Work to complete »
The word to find is "MATRIX". Copy each line of the material that contains it.

Supplied data »
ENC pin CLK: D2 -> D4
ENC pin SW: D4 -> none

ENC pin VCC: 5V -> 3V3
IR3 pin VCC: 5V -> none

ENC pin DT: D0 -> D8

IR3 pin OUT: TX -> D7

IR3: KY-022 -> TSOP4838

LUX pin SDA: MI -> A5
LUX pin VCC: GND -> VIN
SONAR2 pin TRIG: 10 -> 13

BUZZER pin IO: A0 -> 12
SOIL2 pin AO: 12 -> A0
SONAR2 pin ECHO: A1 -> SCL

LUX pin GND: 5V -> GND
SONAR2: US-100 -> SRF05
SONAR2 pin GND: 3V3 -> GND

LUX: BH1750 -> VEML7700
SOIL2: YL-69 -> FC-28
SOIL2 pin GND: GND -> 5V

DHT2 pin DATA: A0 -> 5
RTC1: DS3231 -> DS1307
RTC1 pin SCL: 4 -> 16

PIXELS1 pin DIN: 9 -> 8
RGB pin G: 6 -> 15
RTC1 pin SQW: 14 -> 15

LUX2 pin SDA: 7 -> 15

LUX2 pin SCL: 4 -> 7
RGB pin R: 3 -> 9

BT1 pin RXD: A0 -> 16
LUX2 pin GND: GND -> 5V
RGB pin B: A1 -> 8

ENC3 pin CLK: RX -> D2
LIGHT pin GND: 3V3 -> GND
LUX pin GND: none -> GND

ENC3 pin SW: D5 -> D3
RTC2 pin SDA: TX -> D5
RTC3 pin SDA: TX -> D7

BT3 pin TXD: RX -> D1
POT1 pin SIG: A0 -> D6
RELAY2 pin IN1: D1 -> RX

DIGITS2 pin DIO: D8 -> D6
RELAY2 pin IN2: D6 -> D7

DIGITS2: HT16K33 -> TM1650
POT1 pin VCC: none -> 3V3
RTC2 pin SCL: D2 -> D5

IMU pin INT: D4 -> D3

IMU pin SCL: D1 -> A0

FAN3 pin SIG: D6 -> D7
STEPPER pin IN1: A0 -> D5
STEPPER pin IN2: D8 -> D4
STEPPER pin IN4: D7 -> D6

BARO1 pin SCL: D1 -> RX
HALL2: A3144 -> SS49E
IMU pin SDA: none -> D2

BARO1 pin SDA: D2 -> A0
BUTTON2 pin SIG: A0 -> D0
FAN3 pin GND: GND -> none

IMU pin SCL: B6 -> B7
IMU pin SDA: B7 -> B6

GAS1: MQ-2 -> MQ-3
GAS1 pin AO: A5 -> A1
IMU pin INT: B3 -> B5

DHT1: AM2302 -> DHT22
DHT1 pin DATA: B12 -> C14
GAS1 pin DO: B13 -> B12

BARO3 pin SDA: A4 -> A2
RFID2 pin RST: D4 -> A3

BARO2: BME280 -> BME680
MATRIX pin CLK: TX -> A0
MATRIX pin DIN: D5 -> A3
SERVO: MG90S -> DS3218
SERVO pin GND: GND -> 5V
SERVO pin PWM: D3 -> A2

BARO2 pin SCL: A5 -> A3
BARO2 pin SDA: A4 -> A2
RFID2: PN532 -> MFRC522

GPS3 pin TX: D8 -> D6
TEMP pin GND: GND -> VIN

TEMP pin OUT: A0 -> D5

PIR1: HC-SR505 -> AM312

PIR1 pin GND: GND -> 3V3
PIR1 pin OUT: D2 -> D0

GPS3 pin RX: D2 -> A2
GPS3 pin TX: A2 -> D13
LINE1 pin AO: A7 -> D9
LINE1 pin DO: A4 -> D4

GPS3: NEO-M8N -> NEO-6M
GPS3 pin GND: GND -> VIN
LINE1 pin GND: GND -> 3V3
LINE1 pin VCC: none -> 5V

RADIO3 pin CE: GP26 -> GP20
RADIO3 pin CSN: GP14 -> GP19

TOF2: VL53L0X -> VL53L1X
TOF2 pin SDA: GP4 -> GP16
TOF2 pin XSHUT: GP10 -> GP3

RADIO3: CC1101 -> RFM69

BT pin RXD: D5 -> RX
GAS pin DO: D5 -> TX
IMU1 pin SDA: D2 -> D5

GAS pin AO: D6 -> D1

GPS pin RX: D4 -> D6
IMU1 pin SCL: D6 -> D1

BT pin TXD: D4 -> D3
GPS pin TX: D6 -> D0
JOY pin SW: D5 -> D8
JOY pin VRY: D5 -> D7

Solution for this exercise »
MATRIX pin CLK: TX -> A0
MATRIX pin DIN: D5 -> A3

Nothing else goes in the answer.